■ Prompt ■
Search the entries for the word "blue" and copy each line that has it.

■ Provided data ■
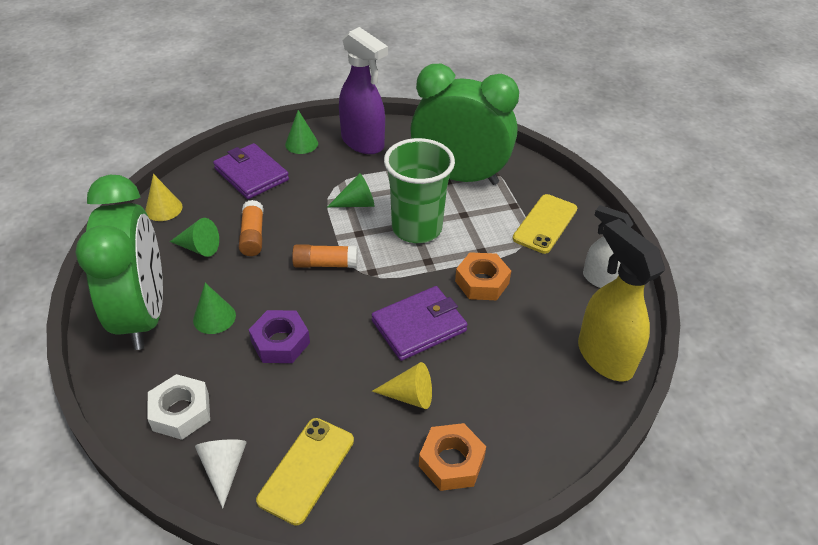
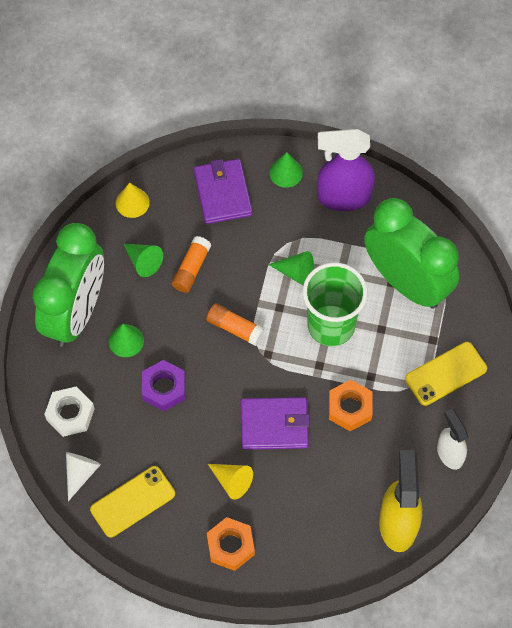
camera: 30 degrees right, 20 degrees up
(363, 143) = (343, 197): purple spray bottle -> purple spray bottle turned 105 degrees clockwise

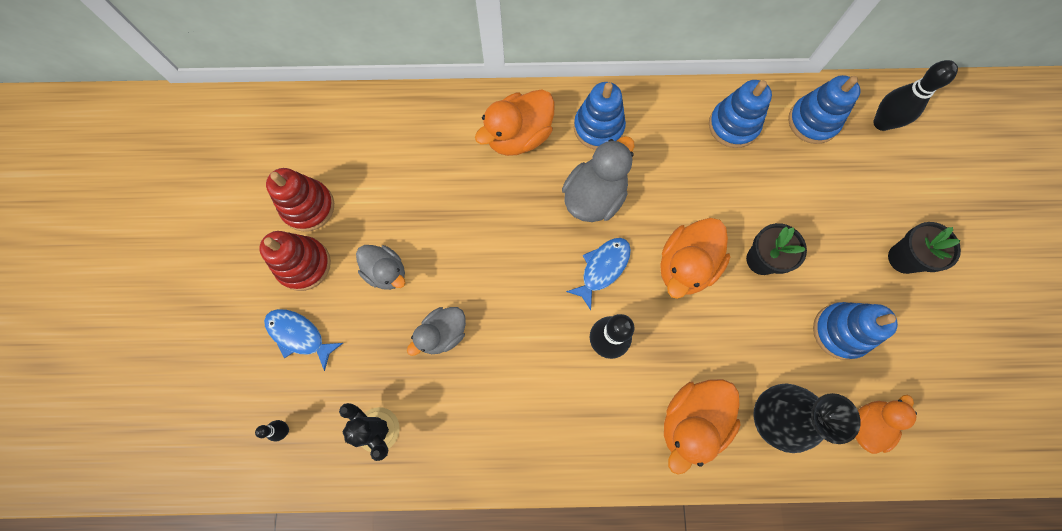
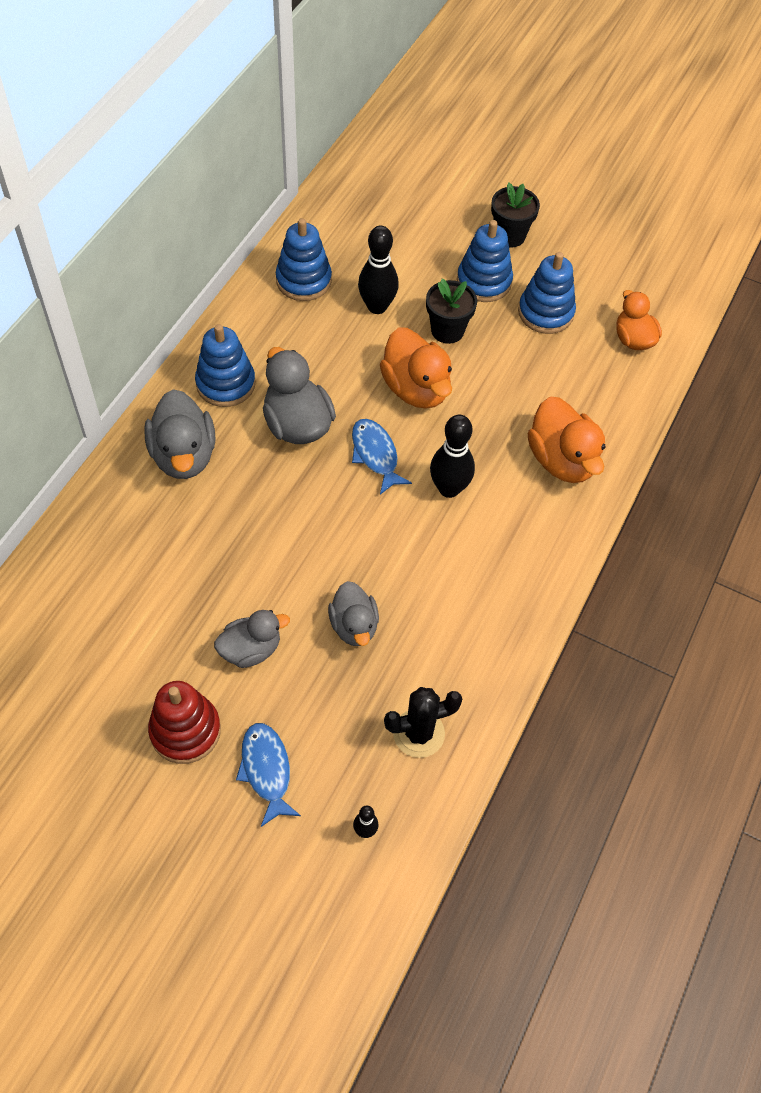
camera: 65 degrees left, 15 degrees down
(299, 335) = (266, 770): blue fish -> blue fish turned 105 degrees clockwise
(308, 207) = (117, 696): red stacking toy -> none
(518, 136) = (184, 455): orange duck -> grey duck
(775, 417) = (592, 398): black vase -> none
(812, 121) = (343, 223): blue stacking toy -> blue stacking toy (484, 282)
(882, 123) = (379, 179): black bowling pin -> black bowling pin (377, 306)

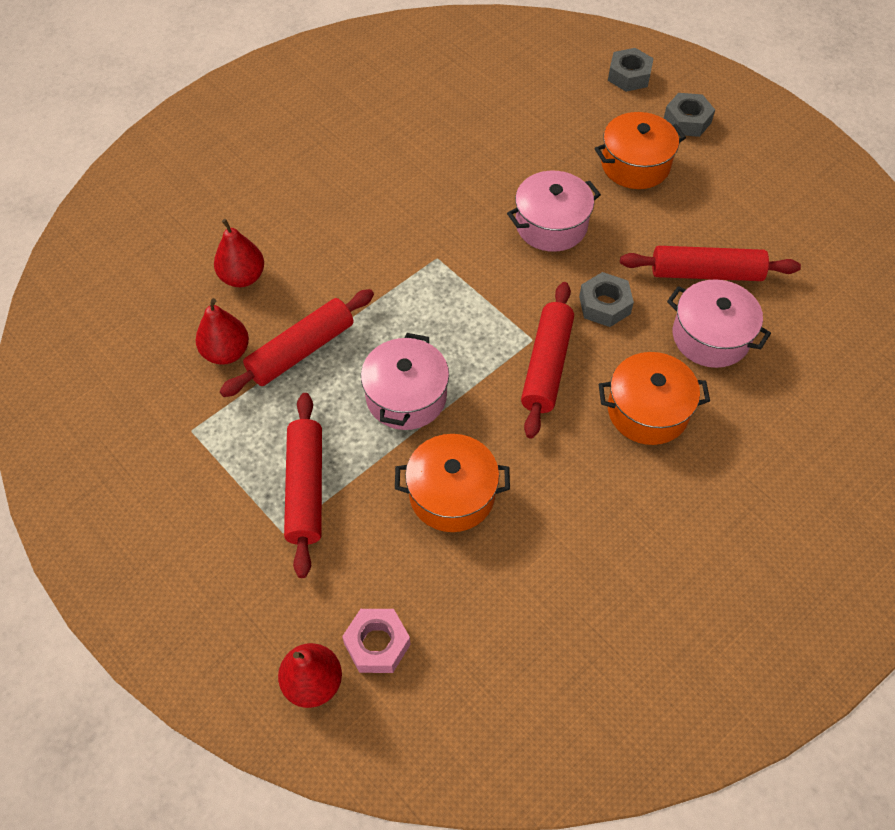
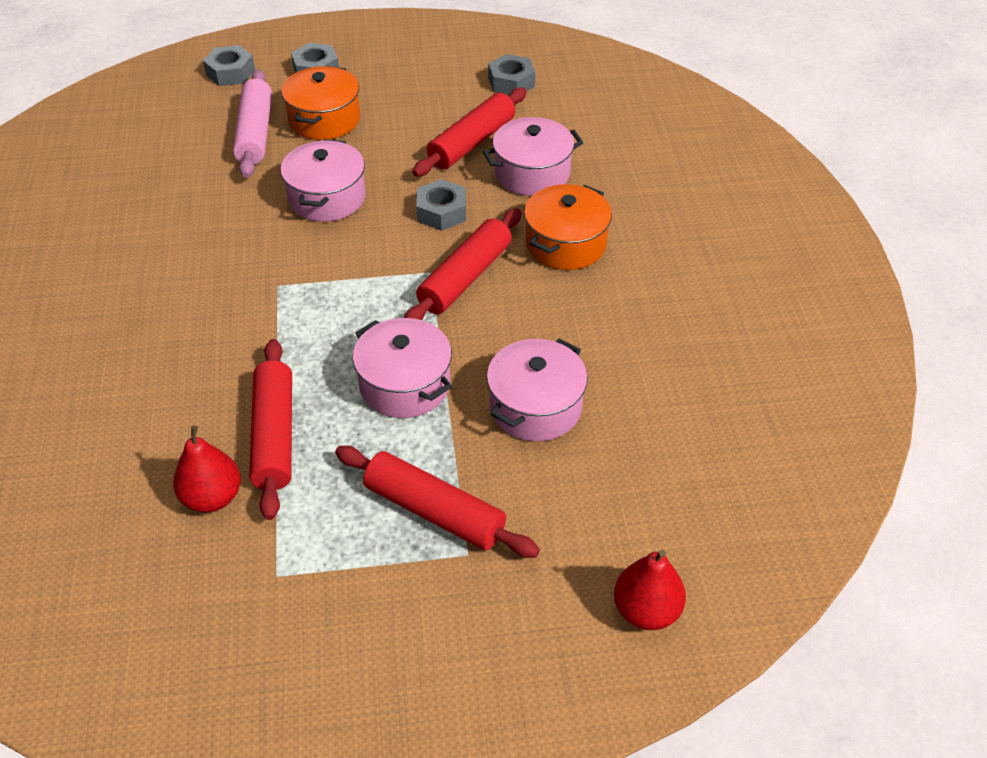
camera: 55 degrees left, 10 degrees down
(242, 277) = (134, 438): red pear -> none
(377, 644) = (642, 539): pink nut -> none
(452, 494) = (535, 406): orange pot -> pink pot
(546, 366) = (465, 277): red rolling pin -> red rolling pin turned 75 degrees clockwise
(578, 136) = (255, 133): none -> pink rolling pin
(812, 252) = (511, 82): none -> grey nut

■ Answer section ■
(299, 335) = (266, 770): blue fish -> blue fish turned 105 degrees clockwise
(812, 121) = (343, 223): blue stacking toy -> blue stacking toy (484, 282)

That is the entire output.